▸ **Problem statement**
From the line that contains "TR9: PNP (B" to the end of the entries, copy each line exactly, though the pictures stay out.
----- Material for this exercise -----
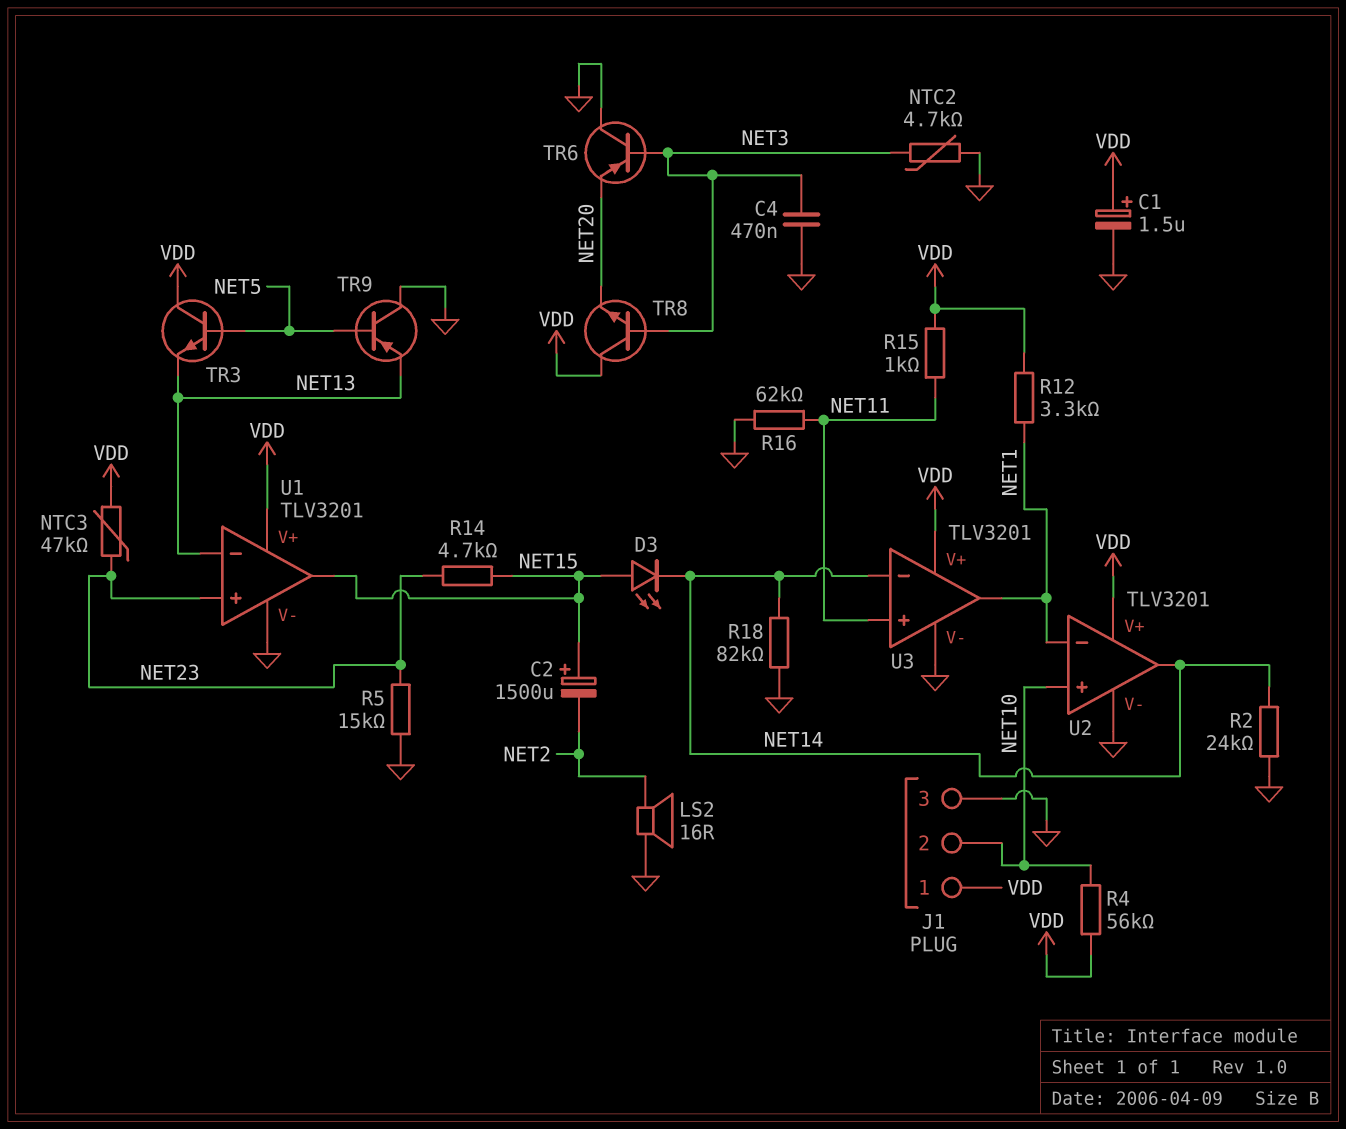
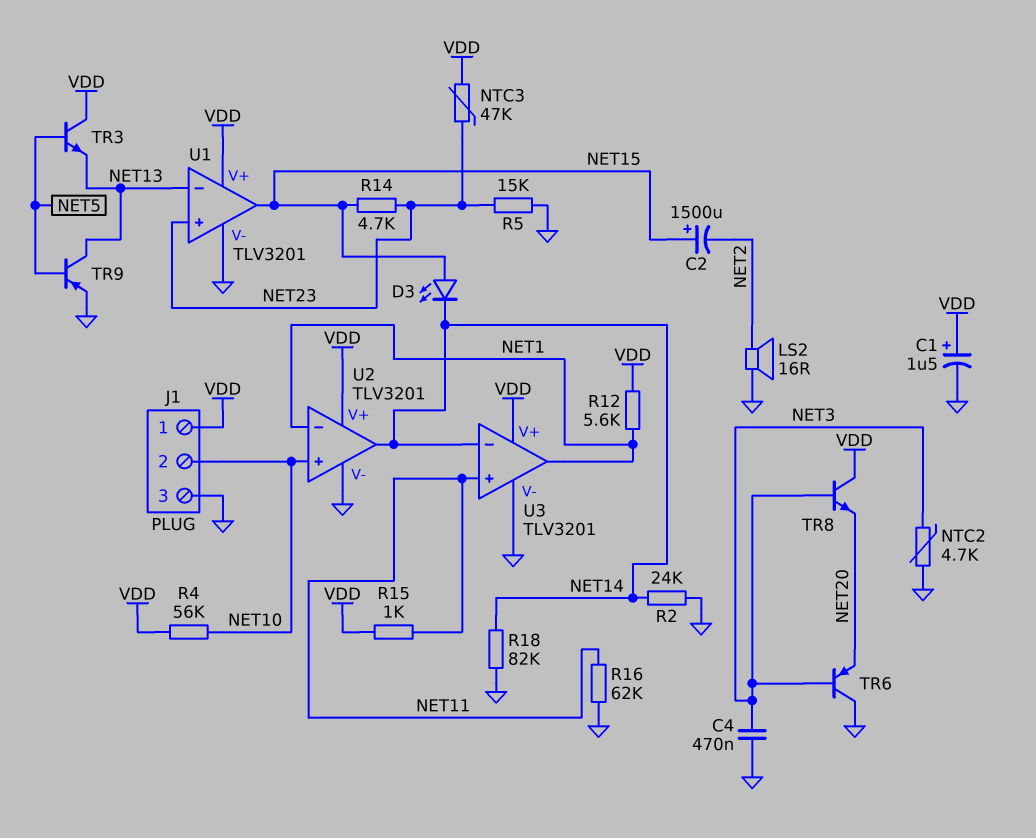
R12: 3.3k (NET1, VDD) -> 5.6k (NET1, VDD)
TR9: PNP (B NET5, C GND, E NET13) -> PNP (B NET5, C NET13, E GND)

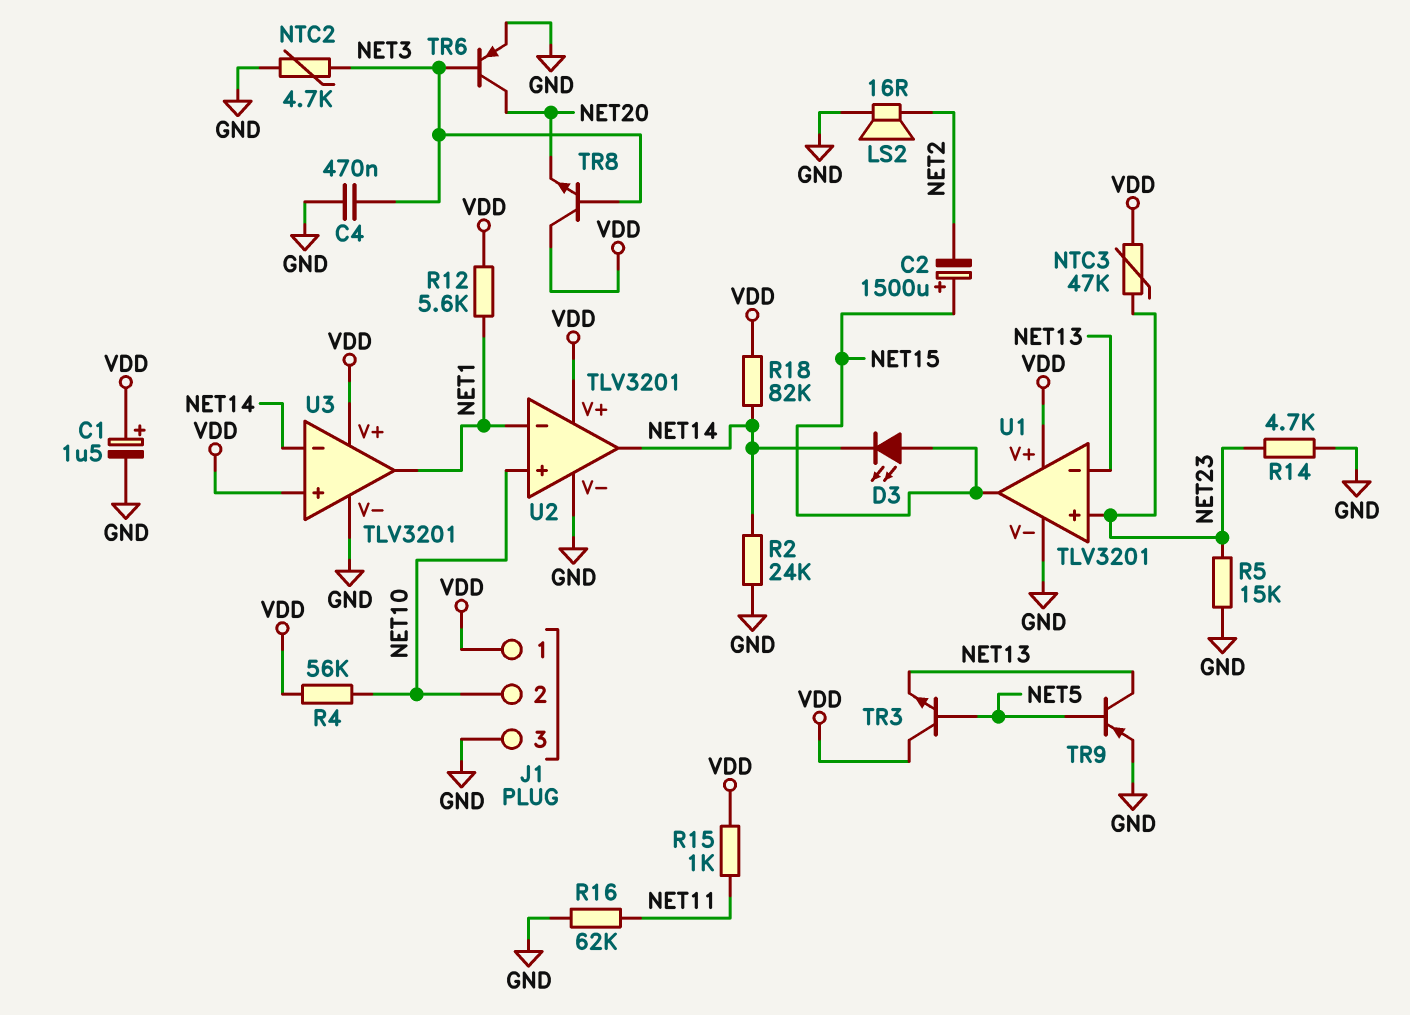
R14: 4.7k (NET15, NET23) -> 4.7k (GND, NET23)
R18: 82k (GND, NET14) -> 82k (NET14, VDD)
TR6: PNP (B NET3, C GND, E NET20) -> PNP (B NET3, C NET20, E GND)
U3 pin in+: NET11 -> VDD

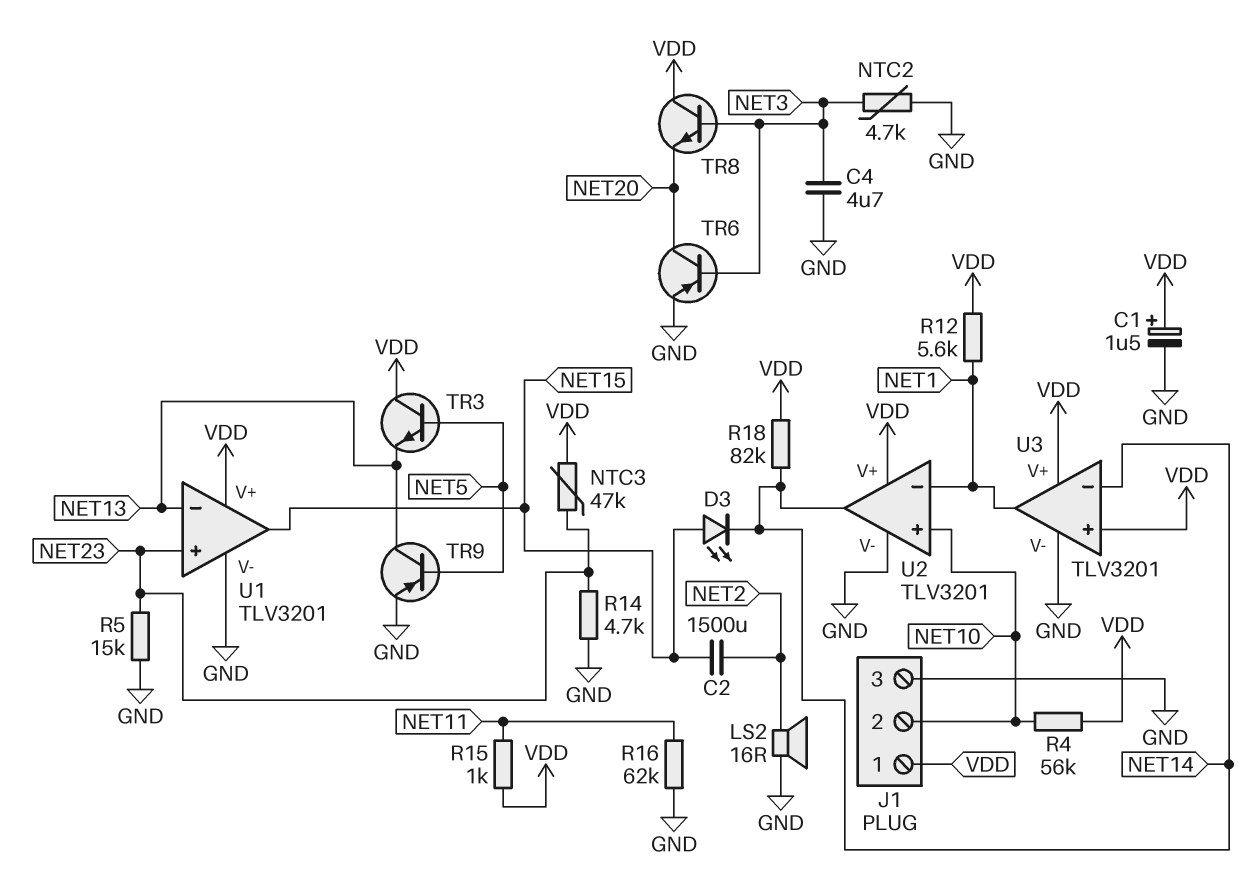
C2: 1500uF (plus NET15, minus NET2) -> 1500uF (NET2, NET15)
C4: 470nF (GND, NET3) -> 4.7uF (GND, NET3)
R2: 24k (GND, NET14) -> none

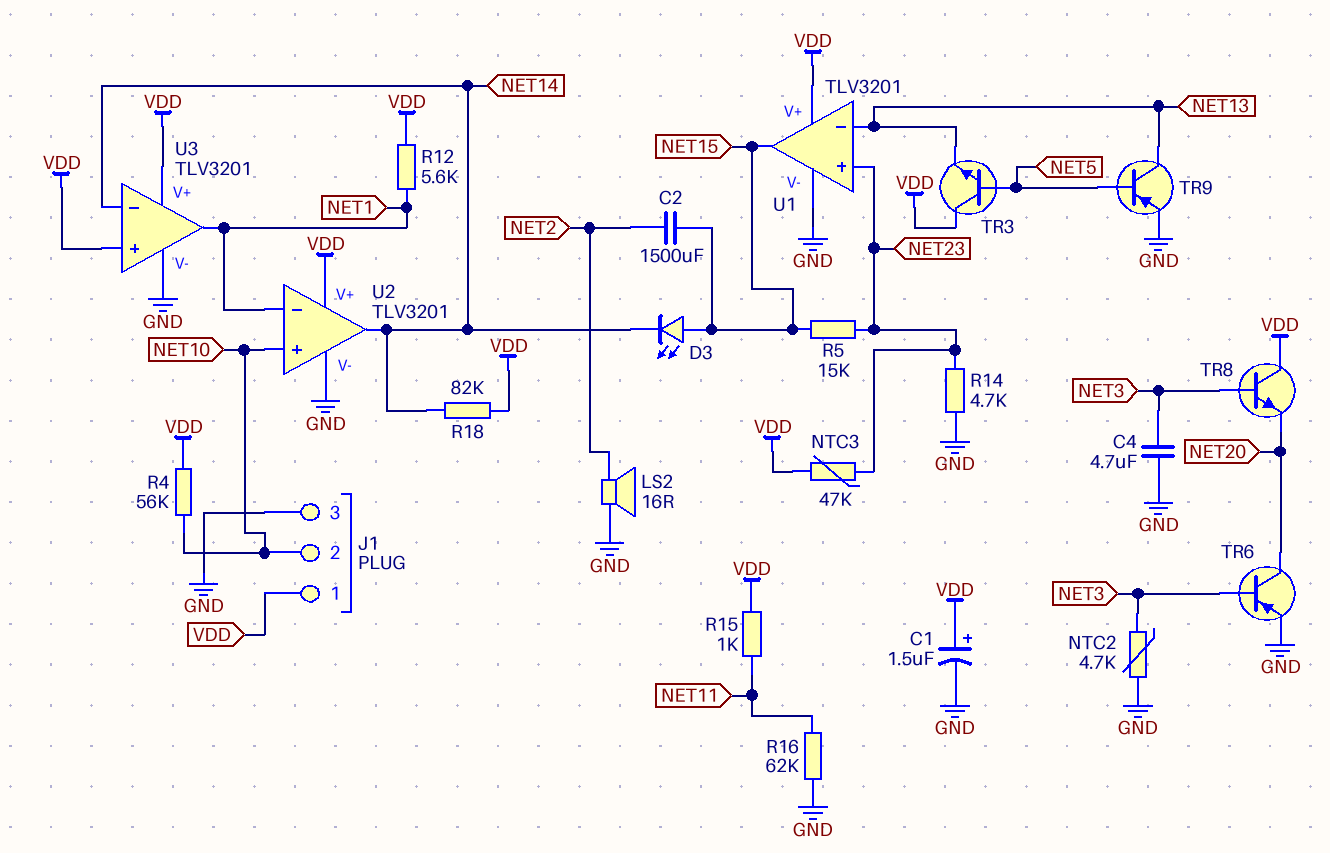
R5: 15k (GND, NET23) -> 15k (NET15, NET23)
-----
▸ **Task answer**
TR9: PNP (B NET5, C GND, E NET13) -> PNP (B NET5, C NET13, E GND)

R14: 4.7k (NET15, NET23) -> 4.7k (GND, NET23)
R18: 82k (GND, NET14) -> 82k (NET14, VDD)
TR6: PNP (B NET3, C GND, E NET20) -> PNP (B NET3, C NET20, E GND)
U3 pin in+: NET11 -> VDD

C2: 1500uF (plus NET15, minus NET2) -> 1500uF (NET2, NET15)
C4: 470nF (GND, NET3) -> 4.7uF (GND, NET3)
R2: 24k (GND, NET14) -> none

R5: 15k (GND, NET23) -> 15k (NET15, NET23)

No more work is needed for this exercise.